↓↓↓
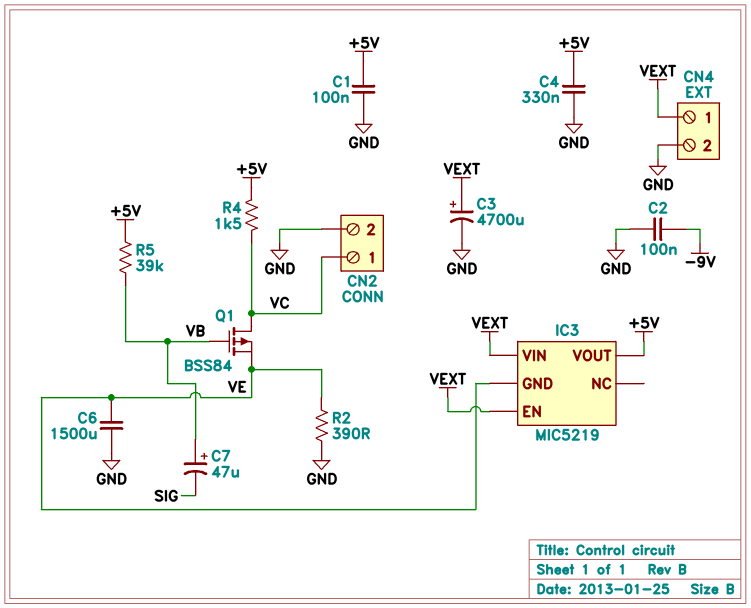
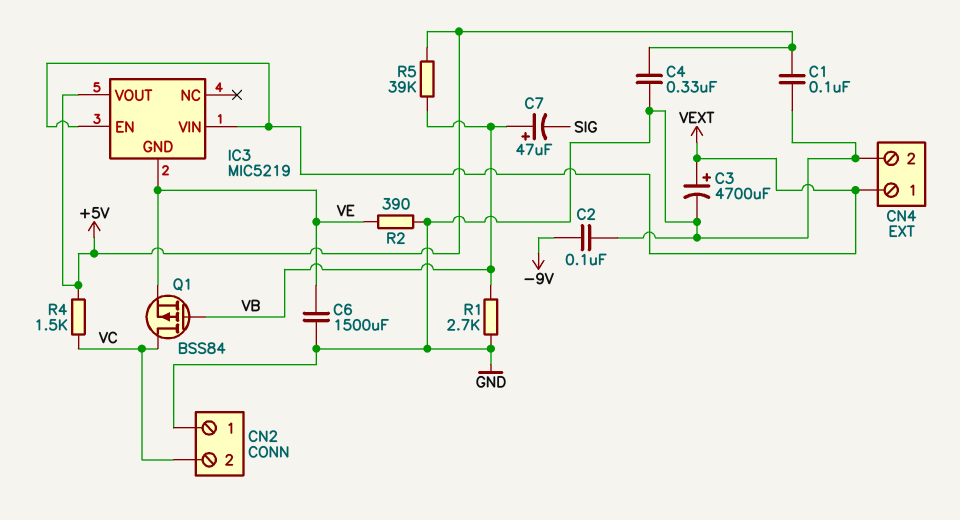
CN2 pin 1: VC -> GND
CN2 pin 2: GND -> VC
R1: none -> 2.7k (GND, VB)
↑↑↑
↓↓↓
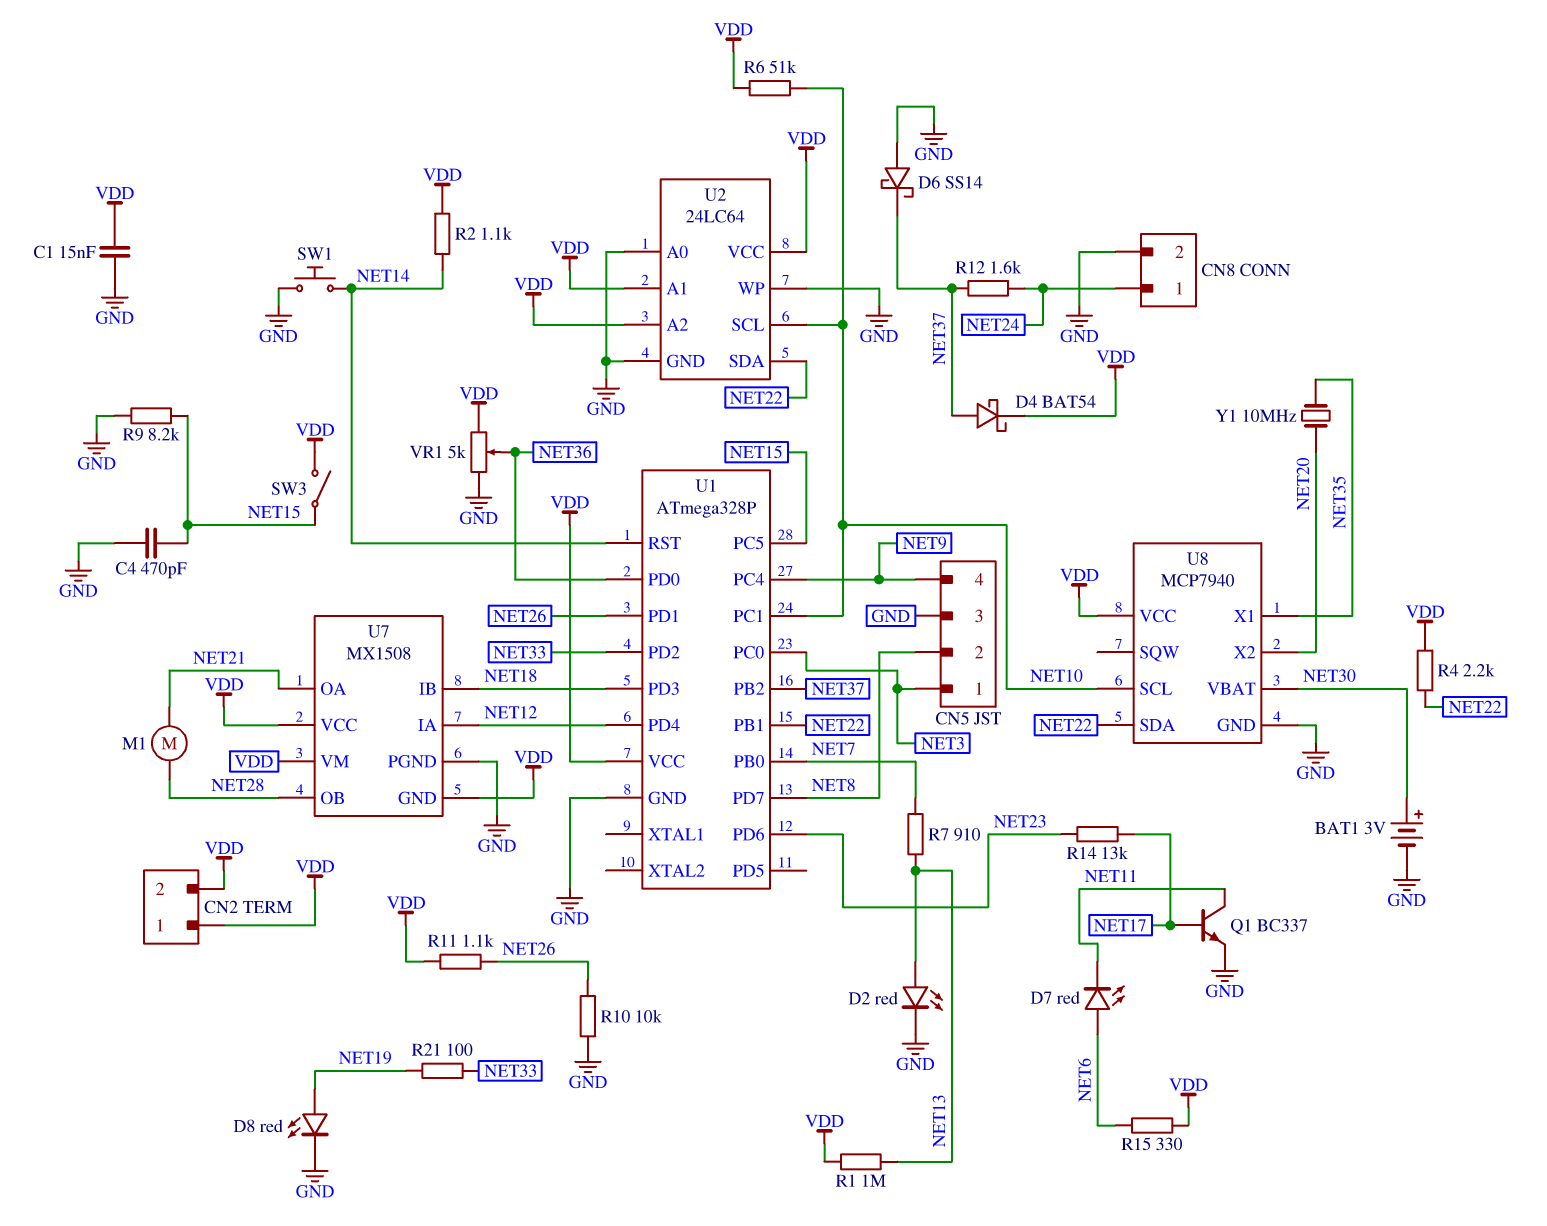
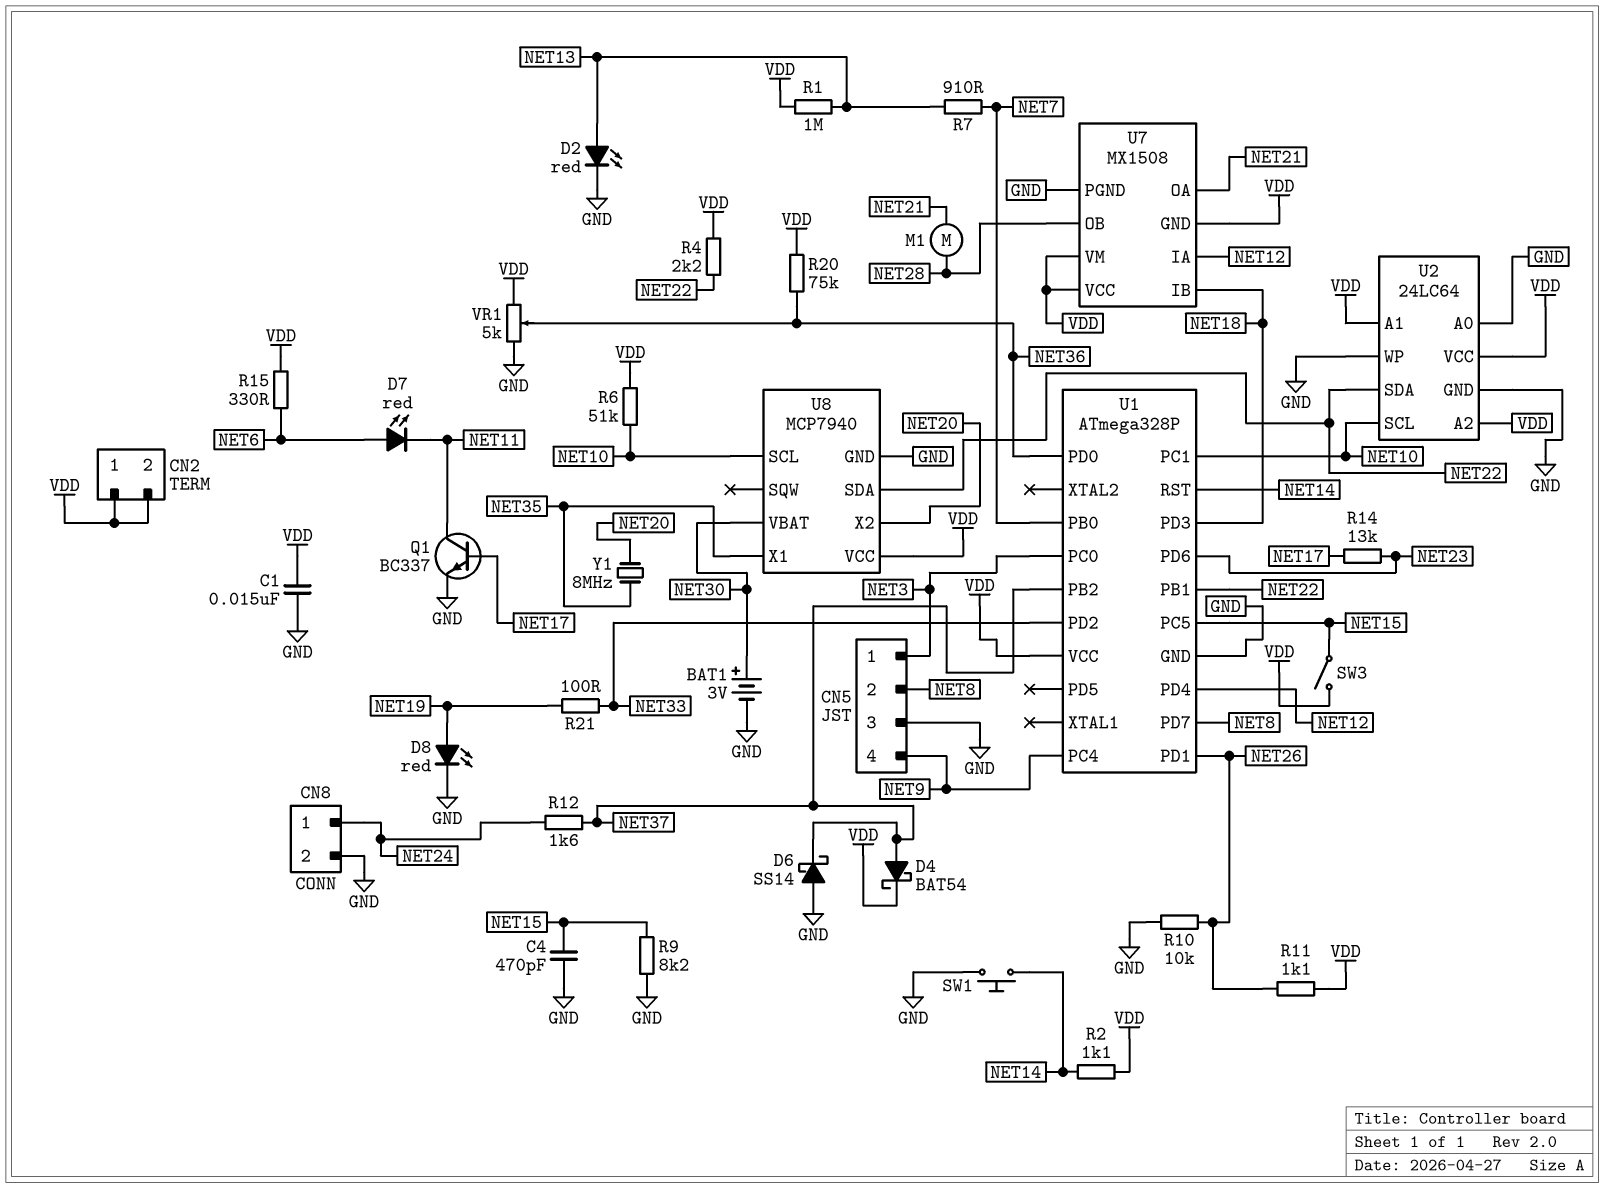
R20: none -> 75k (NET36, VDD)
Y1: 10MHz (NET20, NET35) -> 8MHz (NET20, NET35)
↑↑↑
◆ Problem statement
For each line above that contains the word "none", copy that line.

◆ Reply
R1: none -> 2.7k (GND, VB)
R20: none -> 75k (NET36, VDD)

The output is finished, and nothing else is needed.